Return the full set of entries below exactly, leaving every image out.

_ _ _

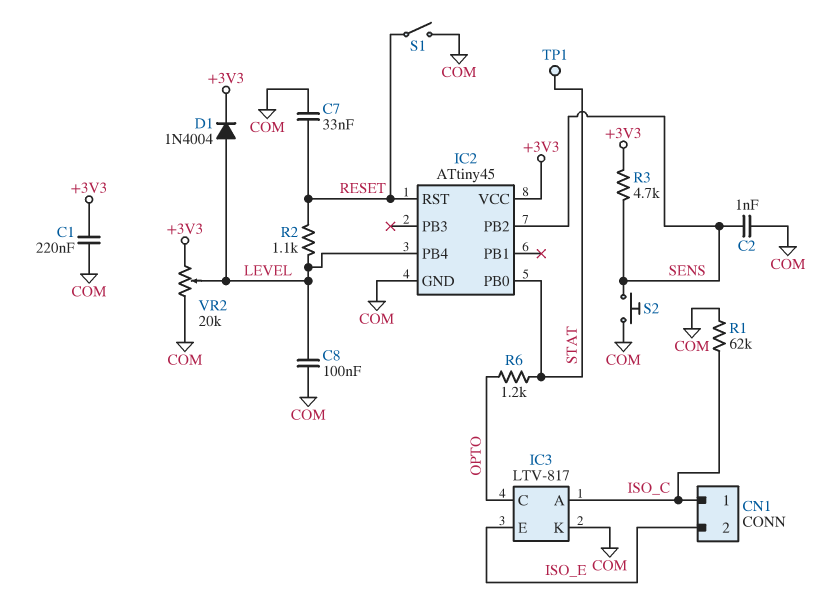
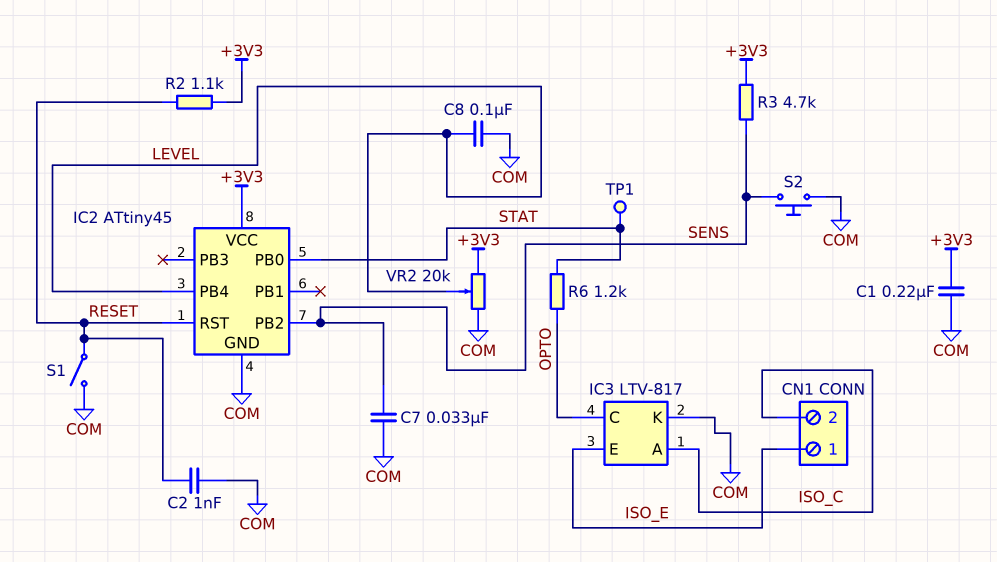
C2: 1nF (COM, SENS) -> 1nF (COM, RESET)
C7: 33nF (COM, RESET) -> 33nF (COM, SENS)
CN1 pin 1: ISO_C -> ISO_E
CN1 pin 2: ISO_E -> ISO_C
D1: diode 1N4004 (A LEVEL, K +3V3) -> none
R1: 62k (COM, ISO_C) -> none
R2: 1.1k (LEVEL, RESET) -> 1.1k (+3V3, RESET)

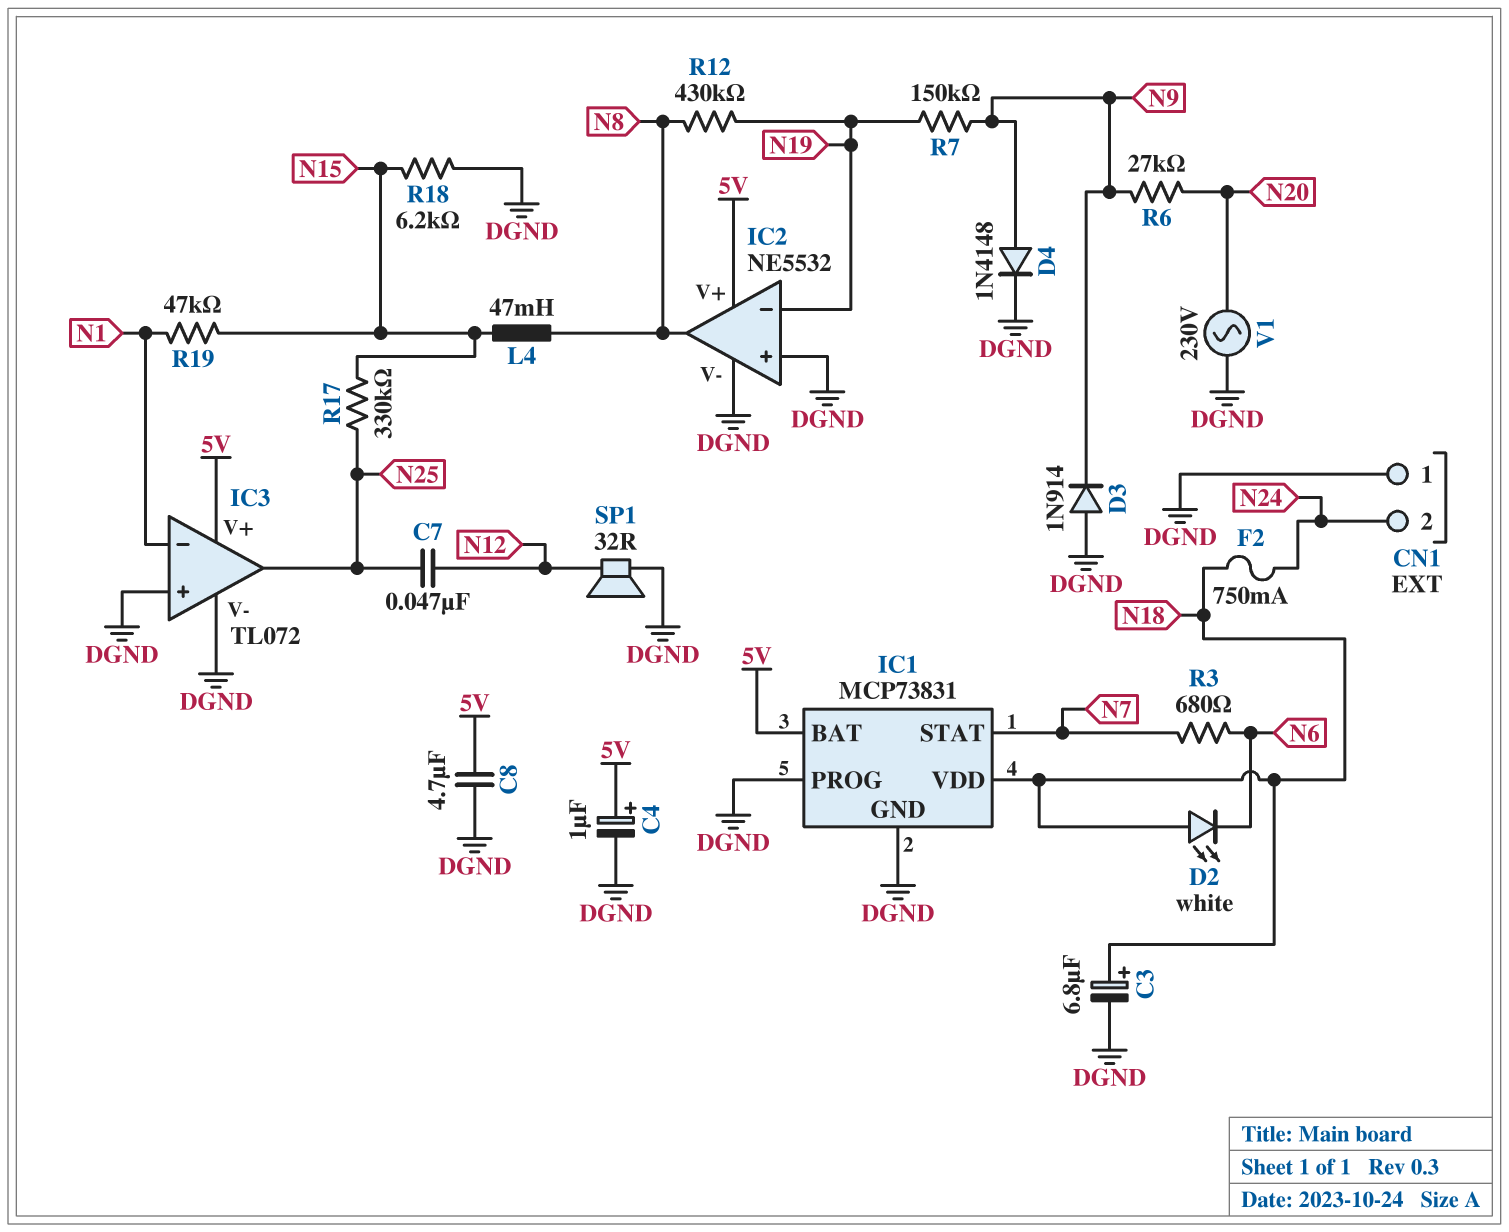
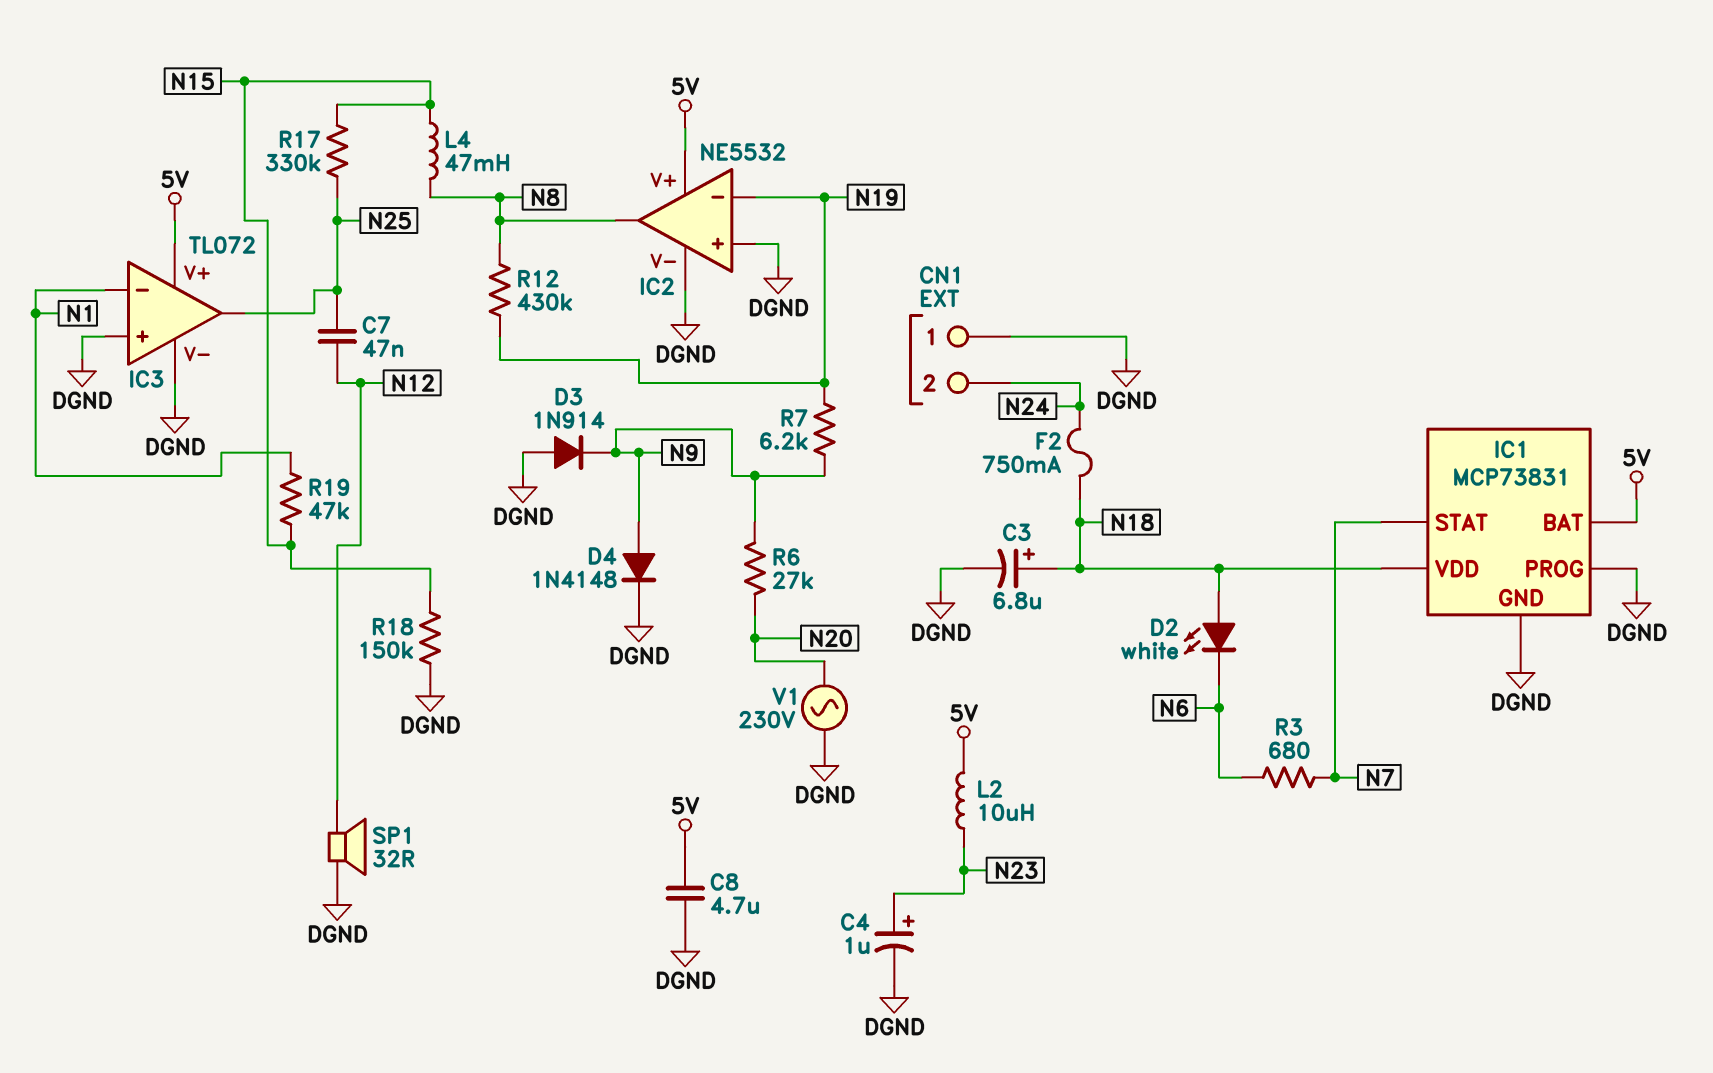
C4: 1uF (plus 5V, minus DGND) -> 1uF (plus N23, minus DGND)
L2: none -> 10uH (5V, N23)
R7: 150k (N9, N19) -> 6.2k (N9, N19)
R18: 6.2k (DGND, N15) -> 150k (DGND, N15)

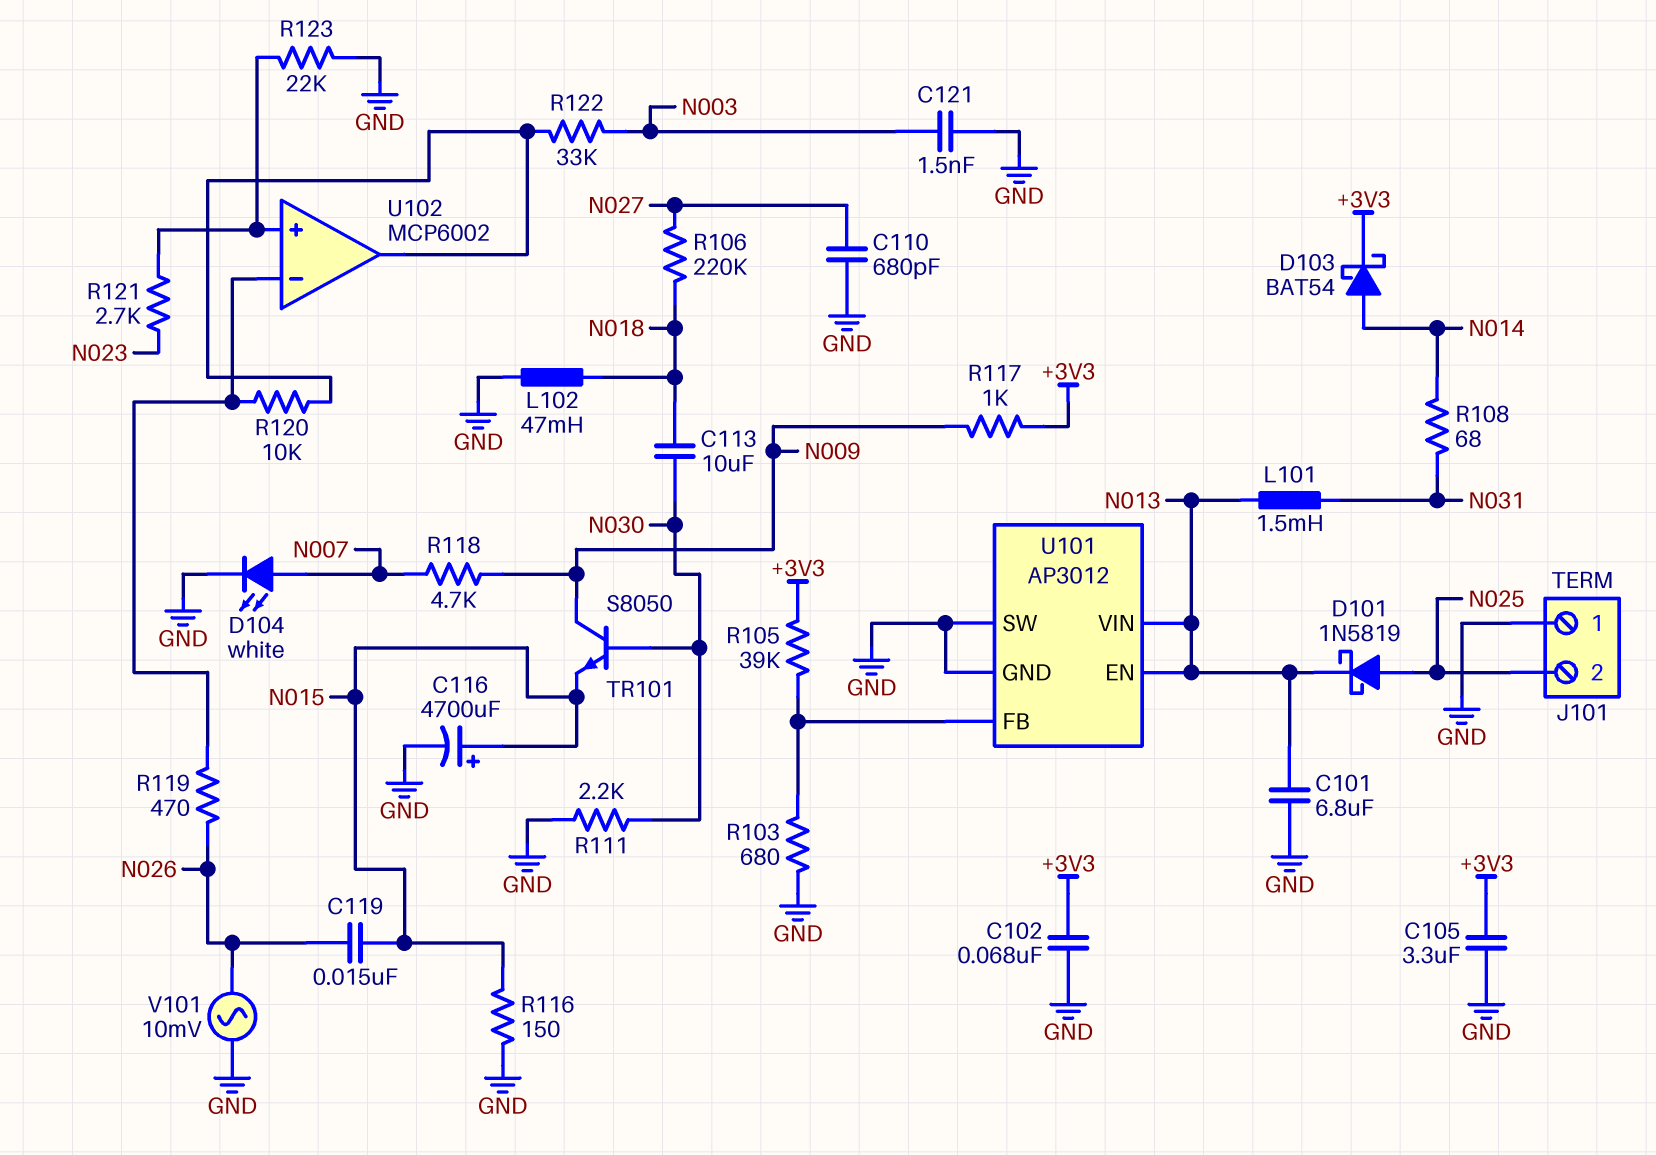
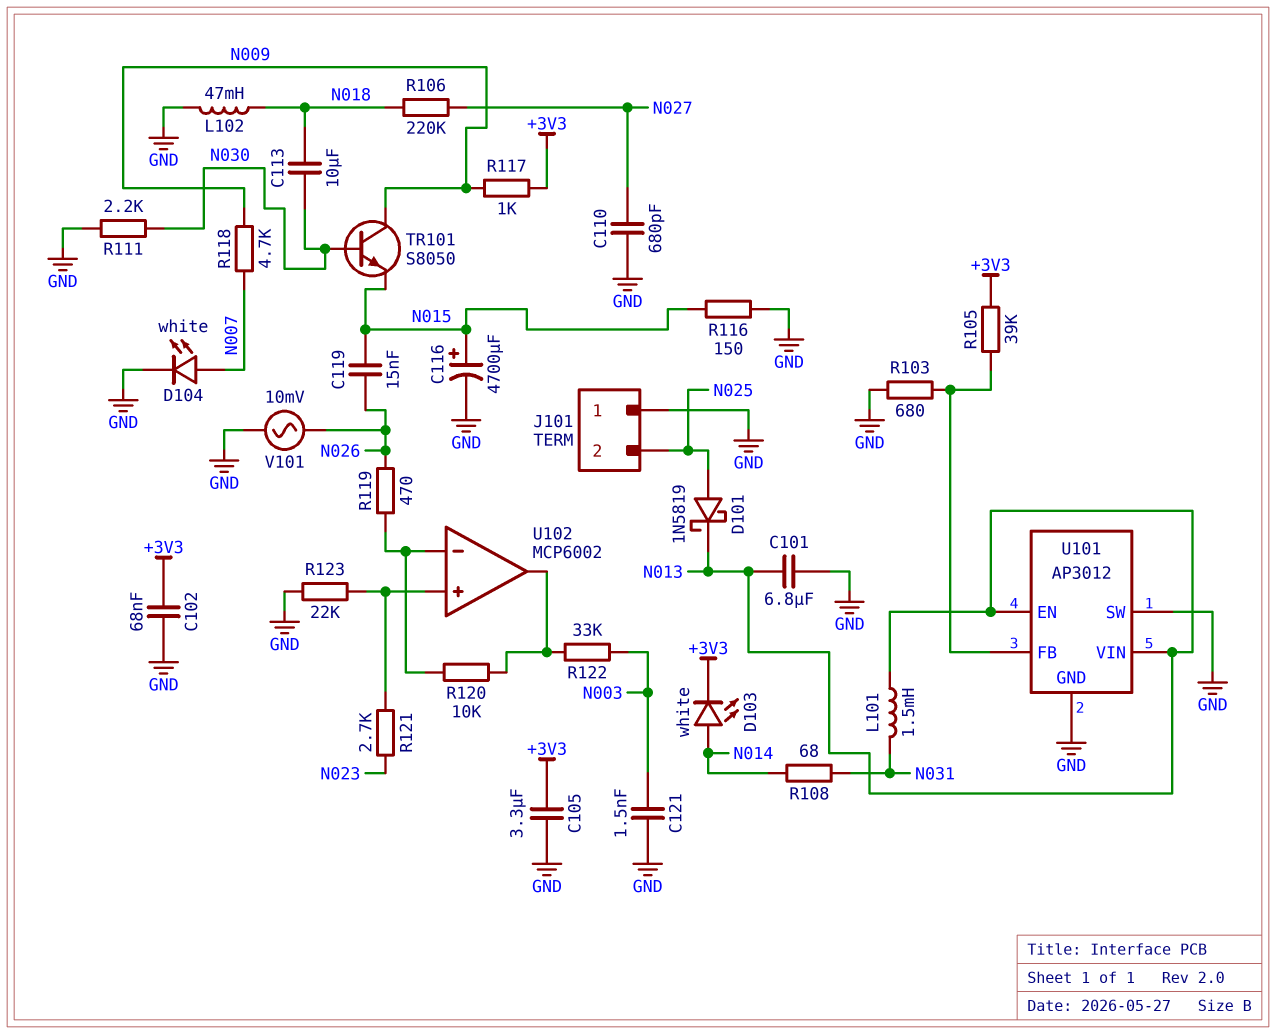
D103: schottky BAT54 (A N014, K +3V3) -> LED white (A N014, K +3V3)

_ _ _

▶ Exercise response:
C2: 1nF (COM, SENS) -> 1nF (COM, RESET)
C7: 33nF (COM, RESET) -> 33nF (COM, SENS)
CN1 pin 1: ISO_C -> ISO_E
CN1 pin 2: ISO_E -> ISO_C
D1: diode 1N4004 (A LEVEL, K +3V3) -> none
R1: 62k (COM, ISO_C) -> none
R2: 1.1k (LEVEL, RESET) -> 1.1k (+3V3, RESET)

C4: 1uF (plus 5V, minus DGND) -> 1uF (plus N23, minus DGND)
L2: none -> 10uH (5V, N23)
R7: 150k (N9, N19) -> 6.2k (N9, N19)
R18: 6.2k (DGND, N15) -> 150k (DGND, N15)

D103: schottky BAT54 (A N014, K +3V3) -> LED white (A N014, K +3V3)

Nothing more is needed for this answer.